== Supplied records
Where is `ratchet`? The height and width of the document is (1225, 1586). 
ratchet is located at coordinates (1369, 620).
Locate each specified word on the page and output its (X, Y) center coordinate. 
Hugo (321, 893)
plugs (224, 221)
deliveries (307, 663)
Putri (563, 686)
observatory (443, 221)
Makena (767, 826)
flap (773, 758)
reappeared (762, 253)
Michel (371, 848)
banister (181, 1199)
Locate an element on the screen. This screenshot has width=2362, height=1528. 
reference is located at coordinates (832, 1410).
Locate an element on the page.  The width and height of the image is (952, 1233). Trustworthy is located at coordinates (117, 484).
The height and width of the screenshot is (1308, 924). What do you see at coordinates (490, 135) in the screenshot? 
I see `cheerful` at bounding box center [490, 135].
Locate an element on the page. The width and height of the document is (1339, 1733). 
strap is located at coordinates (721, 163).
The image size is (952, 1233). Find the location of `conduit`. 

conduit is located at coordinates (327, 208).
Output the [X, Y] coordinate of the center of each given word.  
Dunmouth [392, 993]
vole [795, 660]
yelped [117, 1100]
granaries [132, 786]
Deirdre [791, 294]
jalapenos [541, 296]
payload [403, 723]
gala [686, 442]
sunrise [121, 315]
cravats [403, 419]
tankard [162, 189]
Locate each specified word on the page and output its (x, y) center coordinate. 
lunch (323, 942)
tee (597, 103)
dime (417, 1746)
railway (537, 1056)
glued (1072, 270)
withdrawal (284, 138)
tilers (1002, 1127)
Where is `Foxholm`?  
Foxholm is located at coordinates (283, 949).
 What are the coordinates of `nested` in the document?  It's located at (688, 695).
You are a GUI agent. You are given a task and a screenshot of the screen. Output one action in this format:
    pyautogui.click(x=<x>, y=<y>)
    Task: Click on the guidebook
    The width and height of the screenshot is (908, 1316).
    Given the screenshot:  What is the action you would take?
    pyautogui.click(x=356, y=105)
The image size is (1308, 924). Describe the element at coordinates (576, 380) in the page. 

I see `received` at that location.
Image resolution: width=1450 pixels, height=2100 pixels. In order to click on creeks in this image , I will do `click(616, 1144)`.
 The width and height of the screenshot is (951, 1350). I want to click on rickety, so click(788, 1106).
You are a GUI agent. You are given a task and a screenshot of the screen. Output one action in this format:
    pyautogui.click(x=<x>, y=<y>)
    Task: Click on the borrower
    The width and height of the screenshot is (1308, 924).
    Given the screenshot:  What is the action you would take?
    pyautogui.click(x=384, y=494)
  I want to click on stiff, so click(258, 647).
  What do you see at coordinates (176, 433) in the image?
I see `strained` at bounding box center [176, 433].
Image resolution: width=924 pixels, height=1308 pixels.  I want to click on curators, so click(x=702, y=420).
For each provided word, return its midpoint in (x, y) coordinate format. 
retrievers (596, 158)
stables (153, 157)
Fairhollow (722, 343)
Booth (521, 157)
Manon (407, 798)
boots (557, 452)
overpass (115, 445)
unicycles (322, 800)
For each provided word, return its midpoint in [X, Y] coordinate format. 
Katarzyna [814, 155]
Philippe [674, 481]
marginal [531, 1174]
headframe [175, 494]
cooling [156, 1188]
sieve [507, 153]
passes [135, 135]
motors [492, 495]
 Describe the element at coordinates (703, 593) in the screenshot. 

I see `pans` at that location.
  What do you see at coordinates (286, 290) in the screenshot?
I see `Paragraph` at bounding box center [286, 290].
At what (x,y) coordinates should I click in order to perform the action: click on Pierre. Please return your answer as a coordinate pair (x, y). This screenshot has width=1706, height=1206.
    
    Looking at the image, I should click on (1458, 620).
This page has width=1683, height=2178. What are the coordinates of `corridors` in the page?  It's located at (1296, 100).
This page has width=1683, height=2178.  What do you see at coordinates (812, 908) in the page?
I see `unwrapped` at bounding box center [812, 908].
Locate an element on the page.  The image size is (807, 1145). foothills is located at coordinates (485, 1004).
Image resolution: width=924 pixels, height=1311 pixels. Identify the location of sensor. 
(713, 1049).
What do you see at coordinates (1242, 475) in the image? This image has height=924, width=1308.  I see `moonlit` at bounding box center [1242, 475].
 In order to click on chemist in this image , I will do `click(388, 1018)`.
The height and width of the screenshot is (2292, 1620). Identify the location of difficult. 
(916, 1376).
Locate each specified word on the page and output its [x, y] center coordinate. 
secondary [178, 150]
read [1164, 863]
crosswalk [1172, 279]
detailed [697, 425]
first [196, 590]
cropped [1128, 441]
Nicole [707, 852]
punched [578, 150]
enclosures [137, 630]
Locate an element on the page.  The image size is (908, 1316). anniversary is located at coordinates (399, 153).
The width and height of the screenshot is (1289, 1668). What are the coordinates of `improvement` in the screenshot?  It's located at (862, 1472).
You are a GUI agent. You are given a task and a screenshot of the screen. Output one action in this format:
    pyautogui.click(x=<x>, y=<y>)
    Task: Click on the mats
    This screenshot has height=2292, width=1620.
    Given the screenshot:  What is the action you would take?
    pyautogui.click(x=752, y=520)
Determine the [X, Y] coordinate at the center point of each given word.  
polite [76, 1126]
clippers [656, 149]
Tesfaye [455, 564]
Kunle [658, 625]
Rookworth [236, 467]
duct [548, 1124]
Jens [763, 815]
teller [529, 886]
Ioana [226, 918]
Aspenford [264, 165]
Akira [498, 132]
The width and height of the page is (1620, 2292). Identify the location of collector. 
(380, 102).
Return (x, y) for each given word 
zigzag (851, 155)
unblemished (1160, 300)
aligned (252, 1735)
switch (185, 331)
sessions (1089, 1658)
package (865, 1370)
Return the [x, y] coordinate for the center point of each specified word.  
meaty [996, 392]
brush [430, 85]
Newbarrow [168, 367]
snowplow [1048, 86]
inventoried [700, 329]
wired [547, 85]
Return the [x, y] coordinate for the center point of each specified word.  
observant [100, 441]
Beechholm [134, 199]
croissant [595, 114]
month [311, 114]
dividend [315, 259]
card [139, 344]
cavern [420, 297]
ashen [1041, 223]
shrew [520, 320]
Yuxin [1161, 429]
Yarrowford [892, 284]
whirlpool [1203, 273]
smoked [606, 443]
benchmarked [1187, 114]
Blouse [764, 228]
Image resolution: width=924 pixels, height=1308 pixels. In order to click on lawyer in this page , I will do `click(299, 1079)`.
====
▶ What is needed
Copy every one of the lines above exactly, from the first to the last.

▶ Final result
Where is `ratchet`? The height and width of the document is (1225, 1586). 
ratchet is located at coordinates (1369, 620).
Locate each specified word on the page and output its (X, Y) center coordinate. 
Hugo (321, 893)
plugs (224, 221)
deliveries (307, 663)
Putri (563, 686)
observatory (443, 221)
Makena (767, 826)
flap (773, 758)
reappeared (762, 253)
Michel (371, 848)
banister (181, 1199)
Locate an element on the screen. This screenshot has width=2362, height=1528. 
reference is located at coordinates (832, 1410).
Locate an element on the page.  The width and height of the image is (952, 1233). Trustworthy is located at coordinates (117, 484).
The height and width of the screenshot is (1308, 924). What do you see at coordinates (490, 135) in the screenshot? 
I see `cheerful` at bounding box center [490, 135].
Locate an element on the page. The width and height of the document is (1339, 1733). 
strap is located at coordinates (721, 163).
The image size is (952, 1233). Find the location of `conduit`. 

conduit is located at coordinates (327, 208).
Output the [X, Y] coordinate of the center of each given word.  
Dunmouth [392, 993]
vole [795, 660]
yelped [117, 1100]
granaries [132, 786]
Deirdre [791, 294]
jalapenos [541, 296]
payload [403, 723]
gala [686, 442]
sunrise [121, 315]
cravats [403, 419]
tankard [162, 189]
Locate each specified word on the page and output its (x, y) center coordinate. 
lunch (323, 942)
tee (597, 103)
dime (417, 1746)
railway (537, 1056)
glued (1072, 270)
withdrawal (284, 138)
tilers (1002, 1127)
Where is `Foxholm`?  
Foxholm is located at coordinates (283, 949).
 What are the coordinates of `nested` in the document?  It's located at (688, 695).
You are a GUI agent. You are given a task and a screenshot of the screen. Output one action in this format:
    pyautogui.click(x=<x>, y=<y>)
    Task: Click on the guidebook
    The width and height of the screenshot is (908, 1316).
    Given the screenshot:  What is the action you would take?
    pyautogui.click(x=356, y=105)
The image size is (1308, 924). Describe the element at coordinates (576, 380) in the page. 

I see `received` at that location.
Image resolution: width=1450 pixels, height=2100 pixels. In order to click on creeks in this image , I will do `click(616, 1144)`.
 The width and height of the screenshot is (951, 1350). I want to click on rickety, so click(788, 1106).
You are a GUI agent. You are given a task and a screenshot of the screen. Output one action in this format:
    pyautogui.click(x=<x>, y=<y>)
    Task: Click on the borrower
    The width and height of the screenshot is (1308, 924).
    Given the screenshot:  What is the action you would take?
    pyautogui.click(x=384, y=494)
  I want to click on stiff, so click(258, 647).
  What do you see at coordinates (176, 433) in the image?
I see `strained` at bounding box center [176, 433].
Image resolution: width=924 pixels, height=1308 pixels.  I want to click on curators, so click(x=702, y=420).
For each provided word, return its midpoint in (x, y) coordinate format. 
retrievers (596, 158)
stables (153, 157)
Fairhollow (722, 343)
Booth (521, 157)
Manon (407, 798)
boots (557, 452)
overpass (115, 445)
unicycles (322, 800)
For each provided word, return its midpoint in [X, Y] coordinate format. 
Katarzyna [814, 155]
Philippe [674, 481]
marginal [531, 1174]
headframe [175, 494]
cooling [156, 1188]
sieve [507, 153]
passes [135, 135]
motors [492, 495]
 Describe the element at coordinates (703, 593) in the screenshot. 

I see `pans` at that location.
  What do you see at coordinates (286, 290) in the screenshot?
I see `Paragraph` at bounding box center [286, 290].
At what (x,y) coordinates should I click in order to perform the action: click on Pierre. Please return your answer as a coordinate pair (x, y). This screenshot has width=1706, height=1206.
    
    Looking at the image, I should click on (1458, 620).
This page has width=1683, height=2178. What are the coordinates of `corridors` in the page?  It's located at (1296, 100).
This page has width=1683, height=2178.  What do you see at coordinates (812, 908) in the page?
I see `unwrapped` at bounding box center [812, 908].
Locate an element on the page.  The image size is (807, 1145). foothills is located at coordinates (485, 1004).
Image resolution: width=924 pixels, height=1311 pixels. Identify the location of sensor. 
(713, 1049).
What do you see at coordinates (1242, 475) in the image? This image has height=924, width=1308.  I see `moonlit` at bounding box center [1242, 475].
 In order to click on chemist in this image , I will do `click(388, 1018)`.
The height and width of the screenshot is (2292, 1620). Identify the location of difficult. 
(916, 1376).
Locate each specified word on the page and output its [x, y] center coordinate. 
secondary [178, 150]
read [1164, 863]
crosswalk [1172, 279]
detailed [697, 425]
first [196, 590]
cropped [1128, 441]
Nicole [707, 852]
punched [578, 150]
enclosures [137, 630]
Locate an element on the page.  The image size is (908, 1316). anniversary is located at coordinates (399, 153).
The width and height of the screenshot is (1289, 1668). What are the coordinates of `improvement` in the screenshot?  It's located at (862, 1472).
You are a GUI agent. You are given a task and a screenshot of the screen. Output one action in this format:
    pyautogui.click(x=<x>, y=<y>)
    Task: Click on the mats
    This screenshot has height=2292, width=1620.
    Given the screenshot:  What is the action you would take?
    pyautogui.click(x=752, y=520)
Determine the [X, Y] coordinate at the center point of each given word.  
polite [76, 1126]
clippers [656, 149]
Tesfaye [455, 564]
Kunle [658, 625]
Rookworth [236, 467]
duct [548, 1124]
Jens [763, 815]
teller [529, 886]
Ioana [226, 918]
Aspenford [264, 165]
Akira [498, 132]
The width and height of the page is (1620, 2292). Identify the location of collector. 
(380, 102).
Return (x, y) for each given word 
zigzag (851, 155)
unblemished (1160, 300)
aligned (252, 1735)
switch (185, 331)
sessions (1089, 1658)
package (865, 1370)
Return the [x, y] coordinate for the center point of each specified word.  
meaty [996, 392]
brush [430, 85]
Newbarrow [168, 367]
snowplow [1048, 86]
inventoried [700, 329]
wired [547, 85]
Return the [x, y] coordinate for the center point of each specified word.  
observant [100, 441]
Beechholm [134, 199]
croissant [595, 114]
month [311, 114]
dividend [315, 259]
card [139, 344]
cavern [420, 297]
ashen [1041, 223]
shrew [520, 320]
Yuxin [1161, 429]
Yarrowford [892, 284]
whirlpool [1203, 273]
smoked [606, 443]
benchmarked [1187, 114]
Blouse [764, 228]
Image resolution: width=924 pixels, height=1308 pixels. In order to click on lawyer in this page , I will do `click(299, 1079)`.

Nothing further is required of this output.